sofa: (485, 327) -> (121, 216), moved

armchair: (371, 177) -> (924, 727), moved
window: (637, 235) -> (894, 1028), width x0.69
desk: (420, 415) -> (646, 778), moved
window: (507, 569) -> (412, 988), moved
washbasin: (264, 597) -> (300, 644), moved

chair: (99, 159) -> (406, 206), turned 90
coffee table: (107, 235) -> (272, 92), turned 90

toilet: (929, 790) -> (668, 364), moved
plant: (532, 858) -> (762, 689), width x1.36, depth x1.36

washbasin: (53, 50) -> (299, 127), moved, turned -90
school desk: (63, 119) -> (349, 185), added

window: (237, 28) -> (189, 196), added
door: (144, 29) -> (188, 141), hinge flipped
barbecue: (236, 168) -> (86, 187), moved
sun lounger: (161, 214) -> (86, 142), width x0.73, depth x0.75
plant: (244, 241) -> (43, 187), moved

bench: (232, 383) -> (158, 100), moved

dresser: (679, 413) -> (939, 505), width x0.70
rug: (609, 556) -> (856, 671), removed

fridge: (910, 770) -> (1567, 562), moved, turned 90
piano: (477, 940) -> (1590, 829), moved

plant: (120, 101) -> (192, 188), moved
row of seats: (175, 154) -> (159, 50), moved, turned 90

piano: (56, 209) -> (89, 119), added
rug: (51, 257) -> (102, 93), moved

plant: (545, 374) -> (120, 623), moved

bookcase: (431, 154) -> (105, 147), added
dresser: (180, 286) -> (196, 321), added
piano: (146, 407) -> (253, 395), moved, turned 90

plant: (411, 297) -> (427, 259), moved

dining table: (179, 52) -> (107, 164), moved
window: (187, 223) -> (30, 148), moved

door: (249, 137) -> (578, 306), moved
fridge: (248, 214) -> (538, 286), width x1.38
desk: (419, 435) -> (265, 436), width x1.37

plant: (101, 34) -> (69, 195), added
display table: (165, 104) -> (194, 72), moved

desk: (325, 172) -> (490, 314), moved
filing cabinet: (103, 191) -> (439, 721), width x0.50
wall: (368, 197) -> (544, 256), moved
::::
- [What the task requires]: Write down every entry exactly.

- [Response to this exercise]:
sofa: (485, 327) -> (121, 216), moved

armchair: (371, 177) -> (924, 727), moved
window: (637, 235) -> (894, 1028), width x0.69
desk: (420, 415) -> (646, 778), moved
window: (507, 569) -> (412, 988), moved
washbasin: (264, 597) -> (300, 644), moved

chair: (99, 159) -> (406, 206), turned 90
coffee table: (107, 235) -> (272, 92), turned 90

toilet: (929, 790) -> (668, 364), moved
plant: (532, 858) -> (762, 689), width x1.36, depth x1.36

washbasin: (53, 50) -> (299, 127), moved, turned -90
school desk: (63, 119) -> (349, 185), added

window: (237, 28) -> (189, 196), added
door: (144, 29) -> (188, 141), hinge flipped
barbecue: (236, 168) -> (86, 187), moved
sun lounger: (161, 214) -> (86, 142), width x0.73, depth x0.75
plant: (244, 241) -> (43, 187), moved

bench: (232, 383) -> (158, 100), moved

dresser: (679, 413) -> (939, 505), width x0.70
rug: (609, 556) -> (856, 671), removed

fridge: (910, 770) -> (1567, 562), moved, turned 90
piano: (477, 940) -> (1590, 829), moved

plant: (120, 101) -> (192, 188), moved
row of seats: (175, 154) -> (159, 50), moved, turned 90

piano: (56, 209) -> (89, 119), added
rug: (51, 257) -> (102, 93), moved

plant: (545, 374) -> (120, 623), moved

bookcase: (431, 154) -> (105, 147), added
dresser: (180, 286) -> (196, 321), added
piano: (146, 407) -> (253, 395), moved, turned 90

plant: (411, 297) -> (427, 259), moved

dining table: (179, 52) -> (107, 164), moved
window: (187, 223) -> (30, 148), moved

door: (249, 137) -> (578, 306), moved
fridge: (248, 214) -> (538, 286), width x1.38
desk: (419, 435) -> (265, 436), width x1.37

plant: (101, 34) -> (69, 195), added
display table: (165, 104) -> (194, 72), moved

desk: (325, 172) -> (490, 314), moved
filing cabinet: (103, 191) -> (439, 721), width x0.50
wall: (368, 197) -> (544, 256), moved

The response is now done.